::: DATA SECTION :::

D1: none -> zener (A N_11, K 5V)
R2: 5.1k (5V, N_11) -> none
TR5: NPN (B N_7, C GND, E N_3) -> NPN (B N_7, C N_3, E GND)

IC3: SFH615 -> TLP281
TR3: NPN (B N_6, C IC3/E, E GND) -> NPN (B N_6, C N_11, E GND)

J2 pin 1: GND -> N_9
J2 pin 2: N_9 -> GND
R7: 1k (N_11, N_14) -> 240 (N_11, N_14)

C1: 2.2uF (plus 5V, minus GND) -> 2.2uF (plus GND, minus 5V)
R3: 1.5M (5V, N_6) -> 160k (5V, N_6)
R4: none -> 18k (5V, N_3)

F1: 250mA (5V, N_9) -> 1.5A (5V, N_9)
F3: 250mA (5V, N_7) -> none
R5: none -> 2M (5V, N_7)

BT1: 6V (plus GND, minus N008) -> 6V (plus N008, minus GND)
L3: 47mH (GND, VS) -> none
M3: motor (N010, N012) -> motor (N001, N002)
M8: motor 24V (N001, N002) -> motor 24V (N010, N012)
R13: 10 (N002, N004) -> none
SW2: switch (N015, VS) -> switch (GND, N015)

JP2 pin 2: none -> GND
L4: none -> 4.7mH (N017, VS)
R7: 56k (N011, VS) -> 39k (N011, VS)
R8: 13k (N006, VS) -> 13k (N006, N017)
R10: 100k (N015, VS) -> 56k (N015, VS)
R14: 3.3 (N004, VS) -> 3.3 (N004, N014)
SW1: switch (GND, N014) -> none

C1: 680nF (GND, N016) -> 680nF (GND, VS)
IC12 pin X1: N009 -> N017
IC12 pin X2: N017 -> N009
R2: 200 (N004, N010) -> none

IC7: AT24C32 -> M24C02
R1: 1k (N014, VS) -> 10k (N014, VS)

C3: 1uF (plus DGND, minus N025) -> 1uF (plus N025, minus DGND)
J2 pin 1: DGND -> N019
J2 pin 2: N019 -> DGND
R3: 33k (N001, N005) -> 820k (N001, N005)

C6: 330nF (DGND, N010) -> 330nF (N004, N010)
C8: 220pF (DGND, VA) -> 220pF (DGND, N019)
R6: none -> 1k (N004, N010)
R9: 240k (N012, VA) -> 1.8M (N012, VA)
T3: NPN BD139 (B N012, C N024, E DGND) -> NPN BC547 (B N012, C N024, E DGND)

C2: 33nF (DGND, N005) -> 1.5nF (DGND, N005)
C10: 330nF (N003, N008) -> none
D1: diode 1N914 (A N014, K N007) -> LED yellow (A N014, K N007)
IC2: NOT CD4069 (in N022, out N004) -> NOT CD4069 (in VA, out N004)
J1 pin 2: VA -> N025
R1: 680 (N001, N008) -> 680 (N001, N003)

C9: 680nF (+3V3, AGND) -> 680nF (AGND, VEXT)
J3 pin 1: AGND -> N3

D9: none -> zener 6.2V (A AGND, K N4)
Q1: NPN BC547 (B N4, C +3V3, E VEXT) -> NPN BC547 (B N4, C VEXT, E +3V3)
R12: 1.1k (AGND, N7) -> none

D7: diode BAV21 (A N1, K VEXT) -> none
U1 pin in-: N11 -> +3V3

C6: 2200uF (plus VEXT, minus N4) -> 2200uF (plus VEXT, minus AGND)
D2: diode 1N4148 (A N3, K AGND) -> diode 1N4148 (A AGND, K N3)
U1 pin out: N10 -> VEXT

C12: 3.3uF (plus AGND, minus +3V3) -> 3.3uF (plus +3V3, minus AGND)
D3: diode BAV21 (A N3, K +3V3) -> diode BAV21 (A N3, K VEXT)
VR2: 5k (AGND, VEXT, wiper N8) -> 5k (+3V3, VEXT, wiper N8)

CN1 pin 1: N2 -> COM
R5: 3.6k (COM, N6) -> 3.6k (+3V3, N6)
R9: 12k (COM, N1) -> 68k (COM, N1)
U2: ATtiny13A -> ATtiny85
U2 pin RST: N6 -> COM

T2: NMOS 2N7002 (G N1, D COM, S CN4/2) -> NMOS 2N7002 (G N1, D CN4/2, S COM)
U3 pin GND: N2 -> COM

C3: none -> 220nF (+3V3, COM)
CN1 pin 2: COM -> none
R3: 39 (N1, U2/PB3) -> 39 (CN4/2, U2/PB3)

:::

__REQUIREMENT__
Return all lines from the data above with "VEXT" in them.

__YOUR RESPONSE__
C9: 680nF (+3V3, AGND) -> 680nF (AGND, VEXT)
Q1: NPN BC547 (B N4, C +3V3, E VEXT) -> NPN BC547 (B N4, C VEXT, E +3V3)
D7: diode BAV21 (A N1, K VEXT) -> none
C6: 2200uF (plus VEXT, minus N4) -> 2200uF (plus VEXT, minus AGND)
U1 pin out: N10 -> VEXT
D3: diode BAV21 (A N3, K +3V3) -> diode BAV21 (A N3, K VEXT)
VR2: 5k (AGND, VEXT, wiper N8) -> 5k (+3V3, VEXT, wiper N8)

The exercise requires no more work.